**Data items**
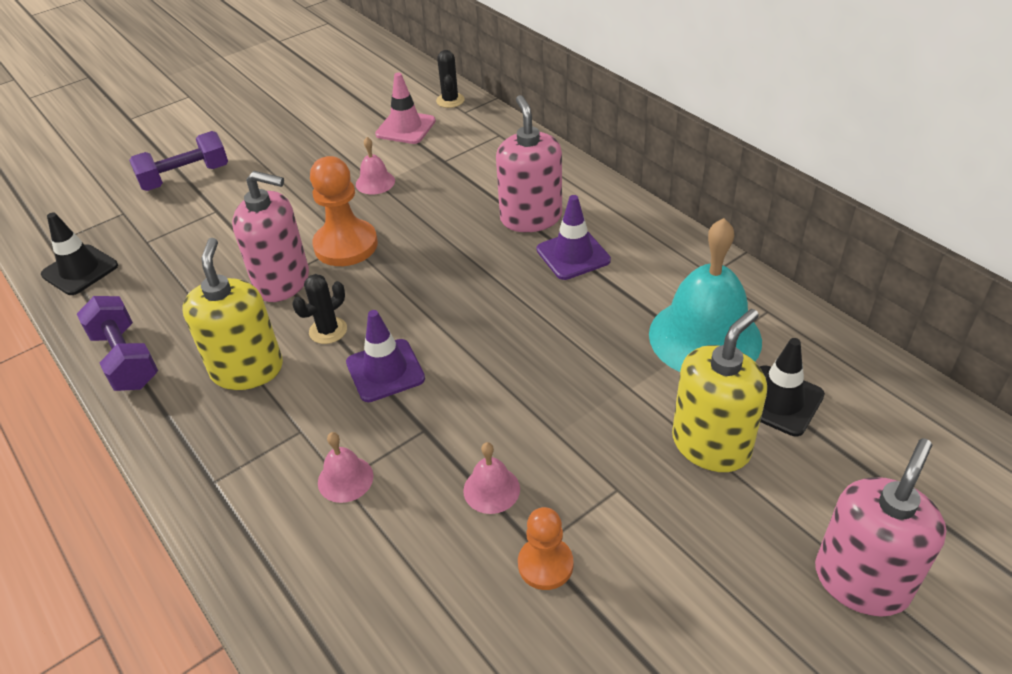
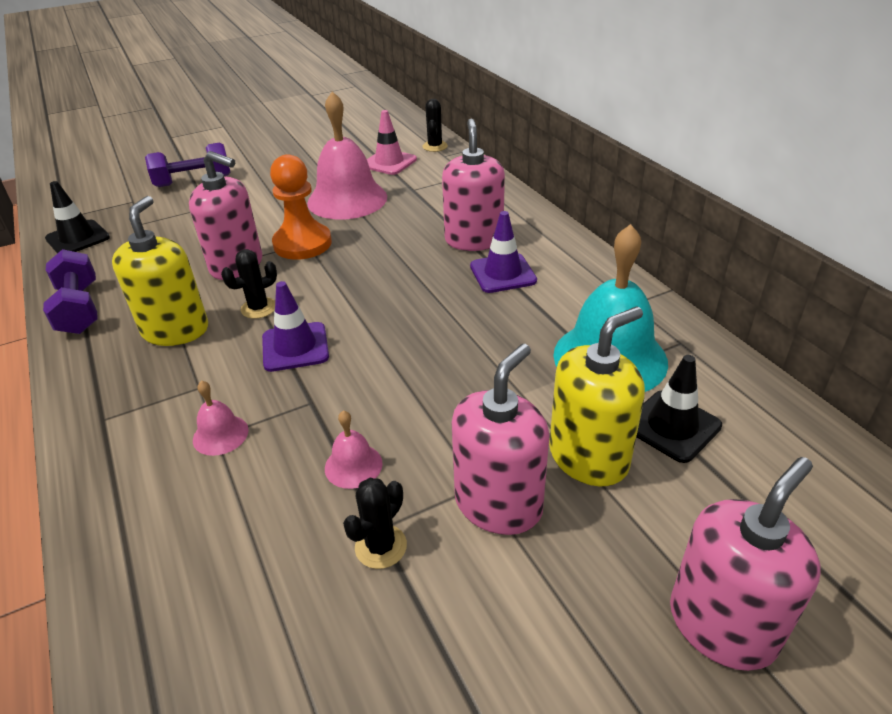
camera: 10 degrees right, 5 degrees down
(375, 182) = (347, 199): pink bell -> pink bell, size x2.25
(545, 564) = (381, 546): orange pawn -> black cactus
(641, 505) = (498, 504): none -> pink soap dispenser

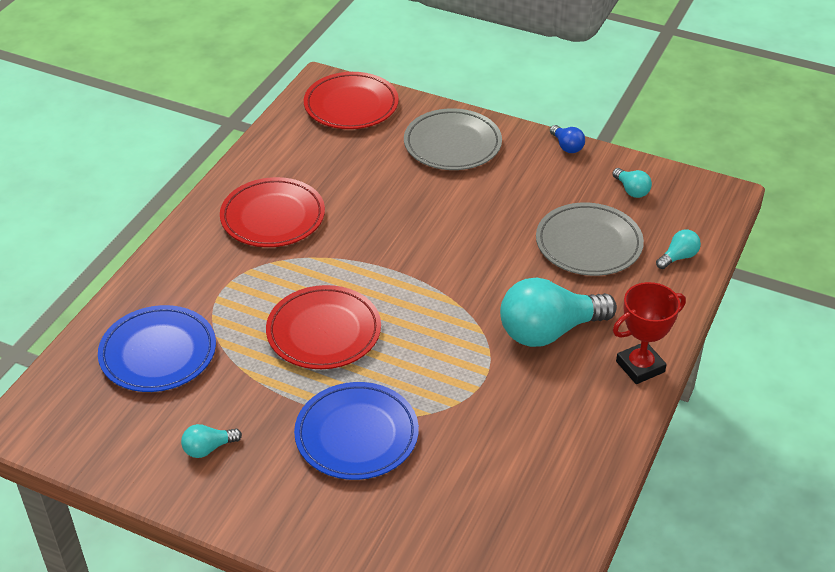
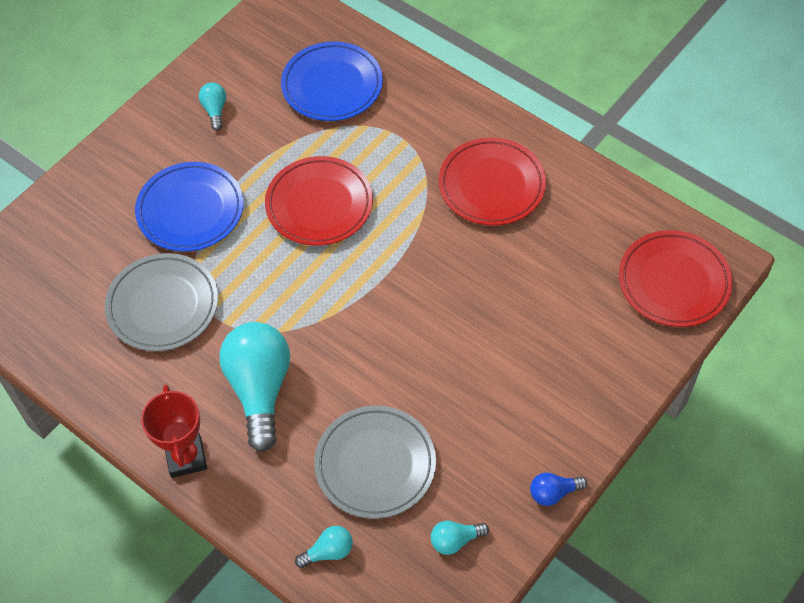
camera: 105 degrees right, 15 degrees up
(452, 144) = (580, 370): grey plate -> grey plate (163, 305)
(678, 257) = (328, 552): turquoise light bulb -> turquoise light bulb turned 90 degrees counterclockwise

**What the exercise asks**
The answer must be the lines of the entries above, written out exactly from the first through the one with "(452, 144) = (580, 370): grey", and no pictures.

**Solved problem**
camera: 10 degrees right, 5 degrees down
(375, 182) = (347, 199): pink bell -> pink bell, size x2.25
(545, 564) = (381, 546): orange pawn -> black cactus
(641, 505) = (498, 504): none -> pink soap dispenser

camera: 105 degrees right, 15 degrees up
(452, 144) = (580, 370): grey plate -> grey plate (163, 305)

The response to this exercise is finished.